◆ What to work on ◆
Write out the records in full, exactly as given, but without the images.

=== Records shown ===

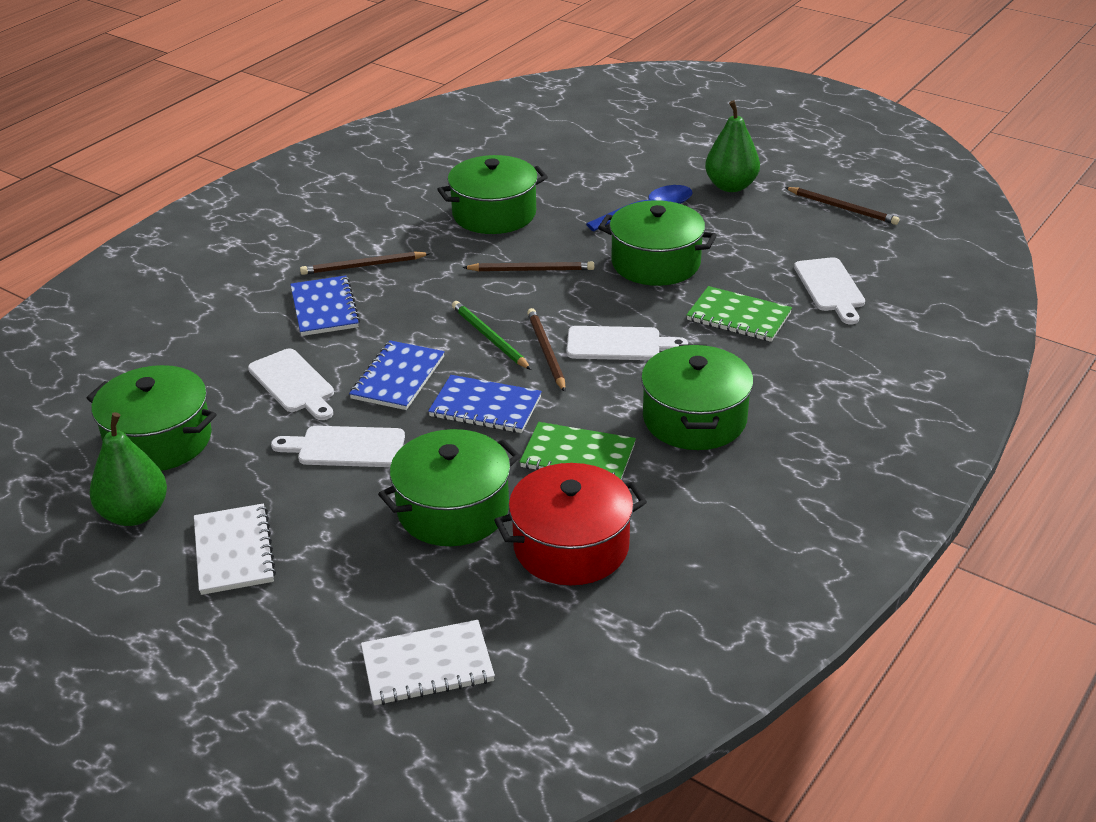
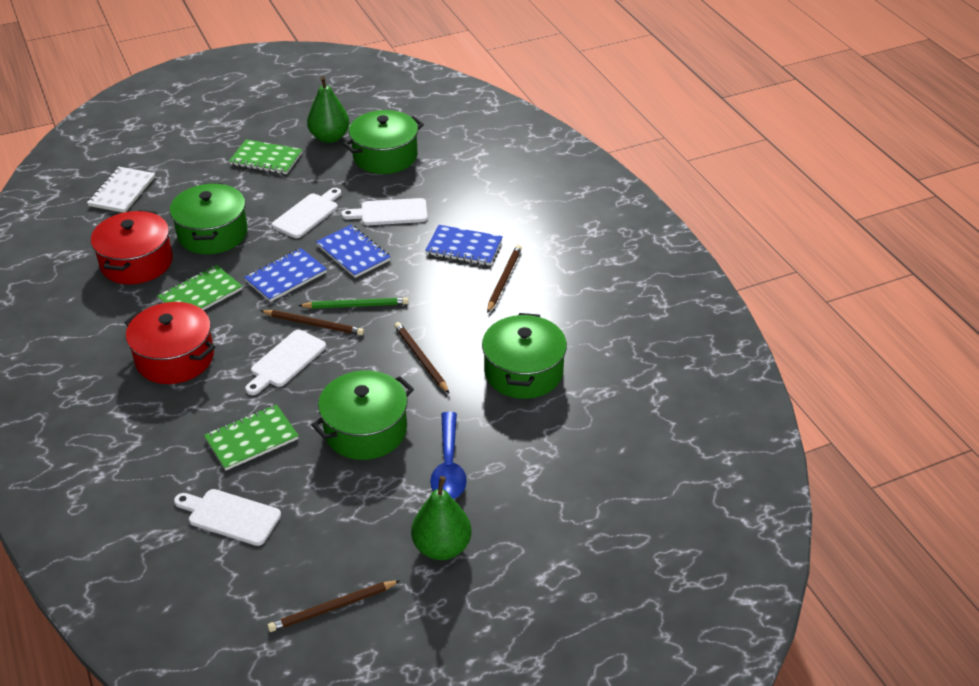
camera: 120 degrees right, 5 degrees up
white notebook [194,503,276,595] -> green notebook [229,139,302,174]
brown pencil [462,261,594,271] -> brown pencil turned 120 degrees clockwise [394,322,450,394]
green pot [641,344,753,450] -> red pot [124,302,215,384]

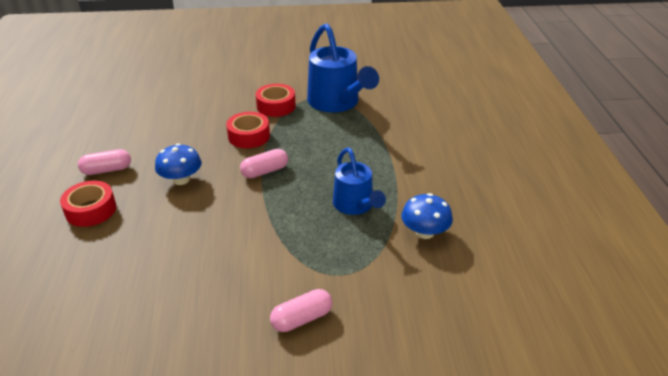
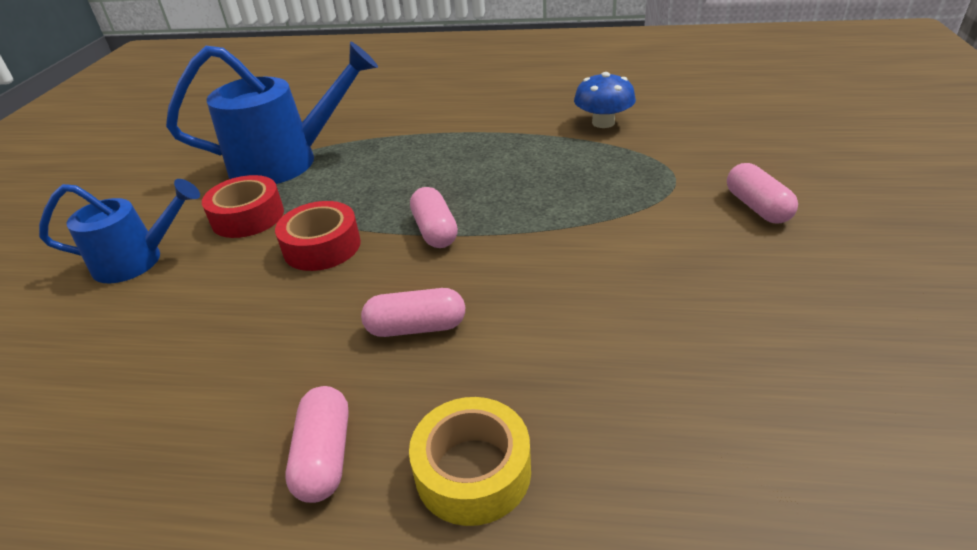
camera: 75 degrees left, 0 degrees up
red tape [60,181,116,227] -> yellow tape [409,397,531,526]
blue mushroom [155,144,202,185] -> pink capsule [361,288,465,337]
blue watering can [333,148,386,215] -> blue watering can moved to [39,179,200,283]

===

◆ Response to this task ◆
camera: 120 degrees right, 5 degrees up
white notebook [194,503,276,595] -> green notebook [229,139,302,174]
brown pencil [462,261,594,271] -> brown pencil turned 120 degrees clockwise [394,322,450,394]
green pot [641,344,753,450] -> red pot [124,302,215,384]

camera: 75 degrees left, 0 degrees up
red tape [60,181,116,227] -> yellow tape [409,397,531,526]
blue mushroom [155,144,202,185] -> pink capsule [361,288,465,337]
blue watering can [333,148,386,215] -> blue watering can moved to [39,179,200,283]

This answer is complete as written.